(Recorded data)
....
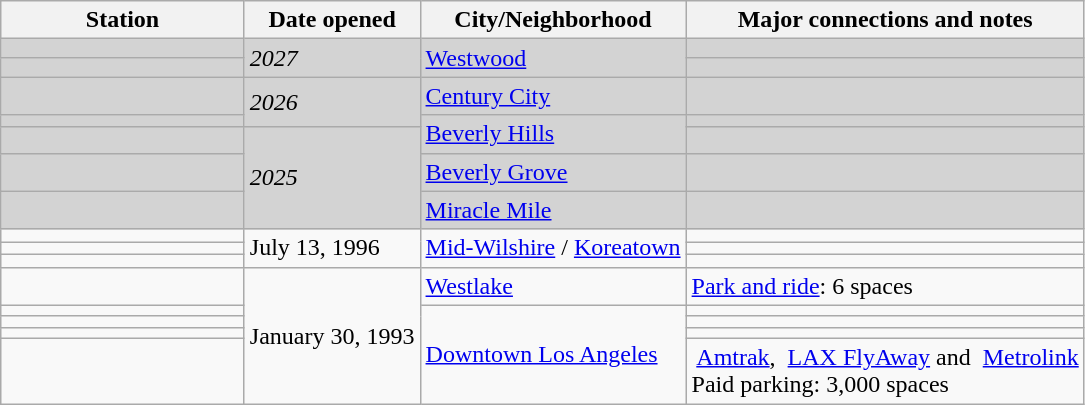
Park and ride: 6 spaces (885, 286)
Date opened (332, 20)
2026 (332, 102)
Westlake (553, 286)
Beverly Hills (553, 134)
Major connections and notes (885, 20)
Westwood (553, 58)
January 30, 1993 (332, 335)
2027 (332, 58)
Downtown Los Angeles (553, 354)
Amtrak, LAX FlyAway and MetrolinkPaid parking: 3,000 spaces (885, 370)
2025 (332, 178)
Miracle Mile (553, 210)
Mid-Wilshire / Koreatown (553, 248)
July 13, 1996 (332, 248)
City/Neighborhood (553, 20)
Century City (553, 96)
Station (123, 20)
Beverly Grove (553, 172)
For the text-containing cell, return its midpoint in (x, y) coordinate format. 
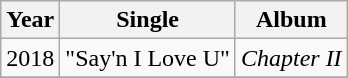
"Say'n I Love U" (148, 58)
Year (30, 20)
2018 (30, 58)
Chapter II (291, 58)
Single (148, 20)
Album (291, 20)
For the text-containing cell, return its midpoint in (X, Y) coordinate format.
....
> **CHALLENGE**: Turn every row above into a JSON list of strings, one string per line, skipping blank lines and leaving out the pictures.

> **ANSWER FOR THIS EXERCISE**:
[
  "Park and ride: 6 spaces (885, 286)",
  "Date opened (332, 20)",
  "2026 (332, 102)",
  "Westlake (553, 286)",
  "Beverly Hills (553, 134)",
  "Major connections and notes (885, 20)",
  "Westwood (553, 58)",
  "January 30, 1993 (332, 335)",
  "2027 (332, 58)",
  "Downtown Los Angeles (553, 354)",
  "Amtrak, LAX FlyAway and MetrolinkPaid parking: 3,000 spaces (885, 370)",
  "2025 (332, 178)",
  "Miracle Mile (553, 210)",
  "Mid-Wilshire / Koreatown (553, 248)",
  "July 13, 1996 (332, 248)",
  "City/Neighborhood (553, 20)",
  "Century City (553, 96)",
  "Station (123, 20)",
  "Beverly Grove (553, 172)",
  "For the text-containing cell, return its midpoint in (x, y) coordinate format. ",
  "\"Say'n I Love U\" (148, 58)",
  "Year (30, 20)",
  "2018 (30, 58)",
  "Chapter II (291, 58)",
  "Single (148, 20)",
  "Album (291, 20)",
  "For the text-containing cell, return its midpoint in (X, Y) coordinate format."
]